**ABOUT THIS TASK:** An exact, complete copy of the data that follows is needed.

*** SUPPLIED MATERIAL ***

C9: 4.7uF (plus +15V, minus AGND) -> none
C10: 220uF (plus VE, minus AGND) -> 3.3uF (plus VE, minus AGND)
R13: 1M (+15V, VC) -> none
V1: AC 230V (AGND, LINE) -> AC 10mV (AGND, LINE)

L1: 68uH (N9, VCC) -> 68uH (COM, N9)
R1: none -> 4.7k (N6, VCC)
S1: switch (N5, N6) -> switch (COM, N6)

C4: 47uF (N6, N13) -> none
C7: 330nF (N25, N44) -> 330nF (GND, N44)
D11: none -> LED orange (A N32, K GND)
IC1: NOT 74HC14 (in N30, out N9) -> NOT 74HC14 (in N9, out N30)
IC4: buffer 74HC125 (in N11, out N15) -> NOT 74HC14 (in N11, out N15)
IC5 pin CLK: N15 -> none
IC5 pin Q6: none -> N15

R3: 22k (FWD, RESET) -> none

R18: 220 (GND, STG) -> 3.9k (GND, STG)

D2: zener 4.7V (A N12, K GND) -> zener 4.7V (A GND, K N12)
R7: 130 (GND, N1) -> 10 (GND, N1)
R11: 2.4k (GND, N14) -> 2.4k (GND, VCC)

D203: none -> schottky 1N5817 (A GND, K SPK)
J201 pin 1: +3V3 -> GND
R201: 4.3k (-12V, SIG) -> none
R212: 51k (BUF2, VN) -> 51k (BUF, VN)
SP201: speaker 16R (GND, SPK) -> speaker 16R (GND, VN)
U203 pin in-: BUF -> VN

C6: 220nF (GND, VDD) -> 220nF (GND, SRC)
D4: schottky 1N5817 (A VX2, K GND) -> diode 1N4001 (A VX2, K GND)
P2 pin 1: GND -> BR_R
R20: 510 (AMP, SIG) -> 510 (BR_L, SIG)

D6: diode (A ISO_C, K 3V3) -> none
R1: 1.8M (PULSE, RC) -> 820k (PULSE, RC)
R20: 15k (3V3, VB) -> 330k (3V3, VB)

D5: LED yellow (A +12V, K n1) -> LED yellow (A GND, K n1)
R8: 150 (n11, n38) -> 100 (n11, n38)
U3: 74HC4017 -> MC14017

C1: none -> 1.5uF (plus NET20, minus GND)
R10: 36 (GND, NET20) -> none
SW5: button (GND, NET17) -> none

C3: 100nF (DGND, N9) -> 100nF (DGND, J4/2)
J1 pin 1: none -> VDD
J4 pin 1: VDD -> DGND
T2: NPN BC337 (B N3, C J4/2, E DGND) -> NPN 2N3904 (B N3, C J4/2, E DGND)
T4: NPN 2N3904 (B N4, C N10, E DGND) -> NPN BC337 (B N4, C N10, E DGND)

***

**ANSWER FOR THIS EXERCISE:**
C9: 4.7uF (plus +15V, minus AGND) -> none
C10: 220uF (plus VE, minus AGND) -> 3.3uF (plus VE, minus AGND)
R13: 1M (+15V, VC) -> none
V1: AC 230V (AGND, LINE) -> AC 10mV (AGND, LINE)

L1: 68uH (N9, VCC) -> 68uH (COM, N9)
R1: none -> 4.7k (N6, VCC)
S1: switch (N5, N6) -> switch (COM, N6)

C4: 47uF (N6, N13) -> none
C7: 330nF (N25, N44) -> 330nF (GND, N44)
D11: none -> LED orange (A N32, K GND)
IC1: NOT 74HC14 (in N30, out N9) -> NOT 74HC14 (in N9, out N30)
IC4: buffer 74HC125 (in N11, out N15) -> NOT 74HC14 (in N11, out N15)
IC5 pin CLK: N15 -> none
IC5 pin Q6: none -> N15

R3: 22k (FWD, RESET) -> none

R18: 220 (GND, STG) -> 3.9k (GND, STG)

D2: zener 4.7V (A N12, K GND) -> zener 4.7V (A GND, K N12)
R7: 130 (GND, N1) -> 10 (GND, N1)
R11: 2.4k (GND, N14) -> 2.4k (GND, VCC)

D203: none -> schottky 1N5817 (A GND, K SPK)
J201 pin 1: +3V3 -> GND
R201: 4.3k (-12V, SIG) -> none
R212: 51k (BUF2, VN) -> 51k (BUF, VN)
SP201: speaker 16R (GND, SPK) -> speaker 16R (GND, VN)
U203 pin in-: BUF -> VN

C6: 220nF (GND, VDD) -> 220nF (GND, SRC)
D4: schottky 1N5817 (A VX2, K GND) -> diode 1N4001 (A VX2, K GND)
P2 pin 1: GND -> BR_R
R20: 510 (AMP, SIG) -> 510 (BR_L, SIG)

D6: diode (A ISO_C, K 3V3) -> none
R1: 1.8M (PULSE, RC) -> 820k (PULSE, RC)
R20: 15k (3V3, VB) -> 330k (3V3, VB)

D5: LED yellow (A +12V, K n1) -> LED yellow (A GND, K n1)
R8: 150 (n11, n38) -> 100 (n11, n38)
U3: 74HC4017 -> MC14017

C1: none -> 1.5uF (plus NET20, minus GND)
R10: 36 (GND, NET20) -> none
SW5: button (GND, NET17) -> none

C3: 100nF (DGND, N9) -> 100nF (DGND, J4/2)
J1 pin 1: none -> VDD
J4 pin 1: VDD -> DGND
T2: NPN BC337 (B N3, C J4/2, E DGND) -> NPN 2N3904 (B N3, C J4/2, E DGND)
T4: NPN 2N3904 (B N4, C N10, E DGND) -> NPN BC337 (B N4, C N10, E DGND)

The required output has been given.